**THE RECORDS:**
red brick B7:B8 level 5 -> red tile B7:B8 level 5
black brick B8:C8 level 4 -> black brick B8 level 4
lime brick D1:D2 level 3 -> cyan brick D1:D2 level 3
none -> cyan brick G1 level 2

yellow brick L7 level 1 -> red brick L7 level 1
...
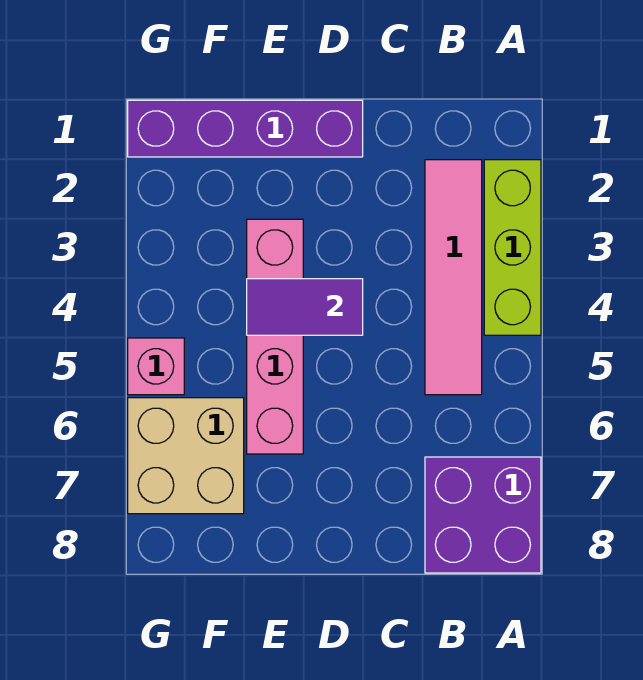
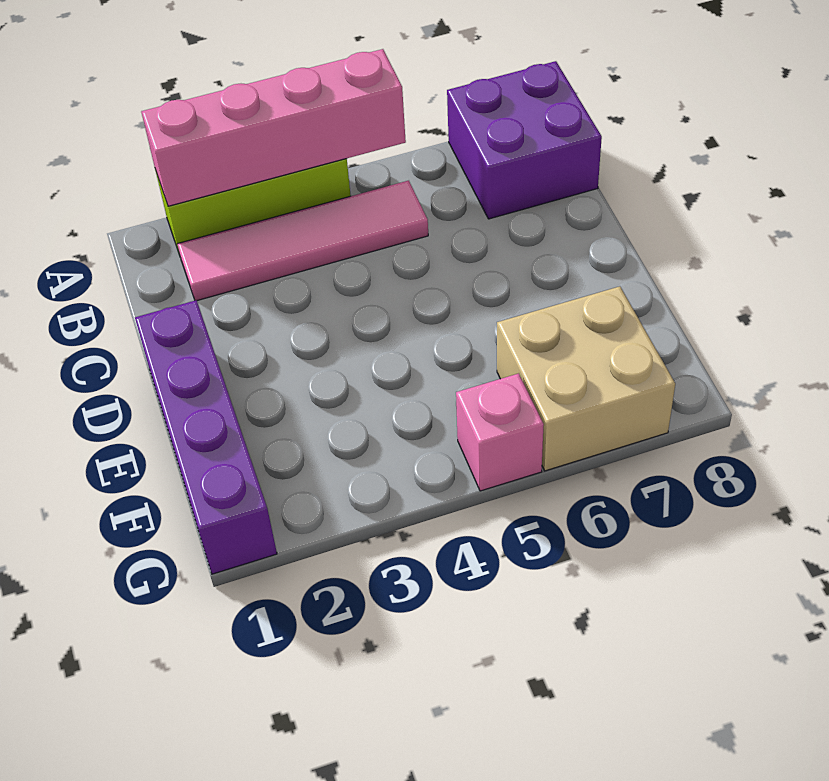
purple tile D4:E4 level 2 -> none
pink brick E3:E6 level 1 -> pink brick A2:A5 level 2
* * *
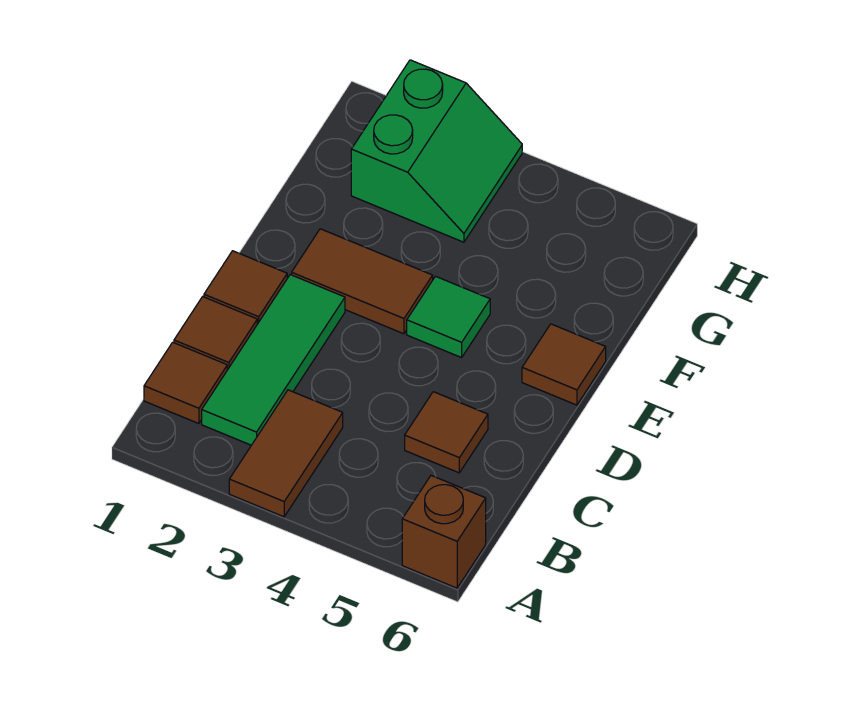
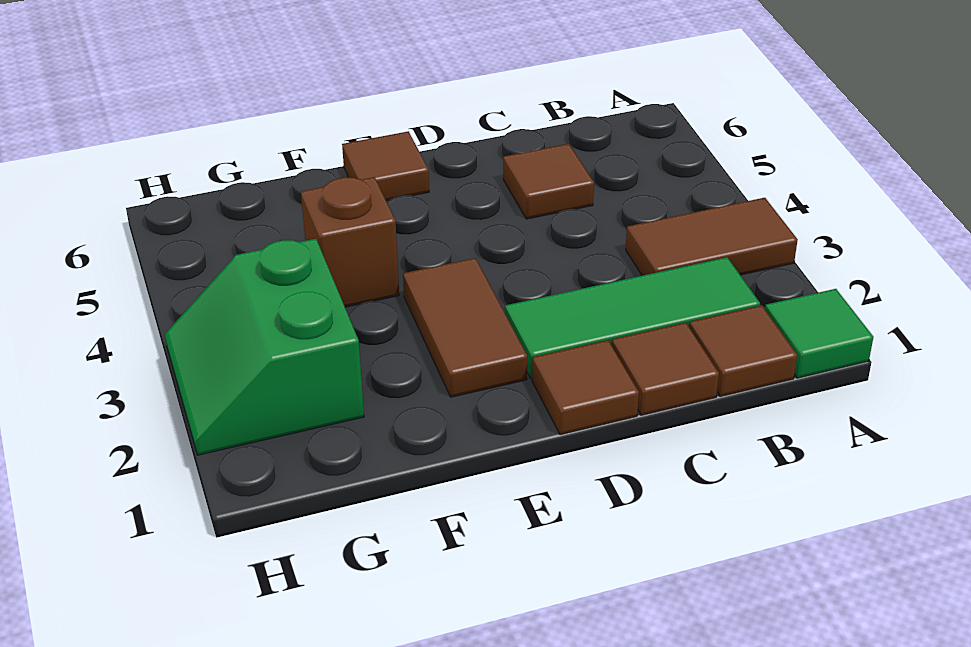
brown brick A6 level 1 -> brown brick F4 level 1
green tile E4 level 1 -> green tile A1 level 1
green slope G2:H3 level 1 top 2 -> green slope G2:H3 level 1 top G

**PROBLEM REQUIREMENTS:**
Go through the material above and output exactly the lines from the one containing "red brick B7:B8" through the one containing "yellow brick L7".

**RESPONSE AREA:**
red brick B7:B8 level 5 -> red tile B7:B8 level 5
black brick B8:C8 level 4 -> black brick B8 level 4
lime brick D1:D2 level 3 -> cyan brick D1:D2 level 3
none -> cyan brick G1 level 2

yellow brick L7 level 1 -> red brick L7 level 1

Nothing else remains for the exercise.